> [WHAT IS BEING ASKED]:
Exactly the lines between the line containing "Mask each instance of adipose tissue." and the line containing "Segment stroma.", together with those two lines, are to be output.
[START DATA SUPPLIED]
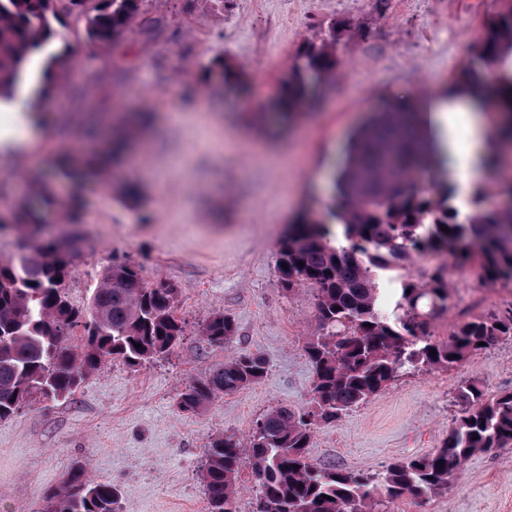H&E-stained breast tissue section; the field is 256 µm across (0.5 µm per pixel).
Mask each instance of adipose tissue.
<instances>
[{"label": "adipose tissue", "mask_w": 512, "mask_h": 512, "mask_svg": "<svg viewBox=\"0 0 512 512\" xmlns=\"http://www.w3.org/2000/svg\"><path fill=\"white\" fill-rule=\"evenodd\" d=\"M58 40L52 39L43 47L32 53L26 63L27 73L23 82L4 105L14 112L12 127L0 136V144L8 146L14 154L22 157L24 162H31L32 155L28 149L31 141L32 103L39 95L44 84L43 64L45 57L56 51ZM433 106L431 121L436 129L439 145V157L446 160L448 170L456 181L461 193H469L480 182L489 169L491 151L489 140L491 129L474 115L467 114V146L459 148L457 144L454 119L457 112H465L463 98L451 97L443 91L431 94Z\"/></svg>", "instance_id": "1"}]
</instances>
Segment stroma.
[END DATA SUPPLIED]
[START DATA SUPPLIED]
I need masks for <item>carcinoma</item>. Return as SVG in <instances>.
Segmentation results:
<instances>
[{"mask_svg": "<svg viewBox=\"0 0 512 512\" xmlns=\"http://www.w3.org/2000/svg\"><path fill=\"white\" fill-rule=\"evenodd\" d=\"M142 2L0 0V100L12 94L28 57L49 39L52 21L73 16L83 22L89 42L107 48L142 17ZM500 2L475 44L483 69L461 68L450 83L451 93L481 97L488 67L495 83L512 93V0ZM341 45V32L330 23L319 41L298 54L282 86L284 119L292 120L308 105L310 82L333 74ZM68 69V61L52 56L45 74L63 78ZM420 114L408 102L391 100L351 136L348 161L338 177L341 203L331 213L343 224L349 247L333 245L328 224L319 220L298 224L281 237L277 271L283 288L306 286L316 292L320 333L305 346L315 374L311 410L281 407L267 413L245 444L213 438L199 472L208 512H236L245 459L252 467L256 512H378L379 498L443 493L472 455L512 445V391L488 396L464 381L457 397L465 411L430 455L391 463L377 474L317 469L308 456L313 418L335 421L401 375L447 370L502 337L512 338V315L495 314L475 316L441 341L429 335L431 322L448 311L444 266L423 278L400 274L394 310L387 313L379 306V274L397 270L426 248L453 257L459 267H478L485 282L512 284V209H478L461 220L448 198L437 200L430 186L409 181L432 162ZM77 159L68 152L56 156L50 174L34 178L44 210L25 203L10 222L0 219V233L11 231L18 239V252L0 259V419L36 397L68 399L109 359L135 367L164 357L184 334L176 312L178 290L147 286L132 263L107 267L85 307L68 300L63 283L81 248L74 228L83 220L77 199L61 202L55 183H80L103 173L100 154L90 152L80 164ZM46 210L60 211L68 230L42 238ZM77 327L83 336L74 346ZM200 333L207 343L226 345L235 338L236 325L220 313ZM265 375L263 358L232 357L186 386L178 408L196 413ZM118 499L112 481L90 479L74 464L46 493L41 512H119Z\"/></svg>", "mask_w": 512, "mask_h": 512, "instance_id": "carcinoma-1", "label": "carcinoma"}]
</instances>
[END DATA SUPPLIED]
> [RIGHT ANSWER]:
Mask each instance of adipose tissue.
<instances>
[{"label": "adipose tissue", "mask_w": 512, "mask_h": 512, "mask_svg": "<svg viewBox=\"0 0 512 512\" xmlns=\"http://www.w3.org/2000/svg\"><path fill=\"white\" fill-rule=\"evenodd\" d=\"M58 40L52 39L43 47L32 53L26 63L27 73L23 82L4 105L14 112L12 127L0 136V144L8 146L14 154L22 157L24 162H31L32 155L28 149L31 141L32 103L39 95L44 84L43 64L45 57L56 51ZM433 106L431 121L436 129L439 145V157L446 160L448 170L456 181L461 193H469L480 182L489 169L491 151L489 140L491 129L474 115L467 114V146L459 148L457 144L454 119L457 112H465L463 98L451 97L443 91L431 94Z\"/></svg>", "instance_id": "1"}]
</instances>
Segment stroma.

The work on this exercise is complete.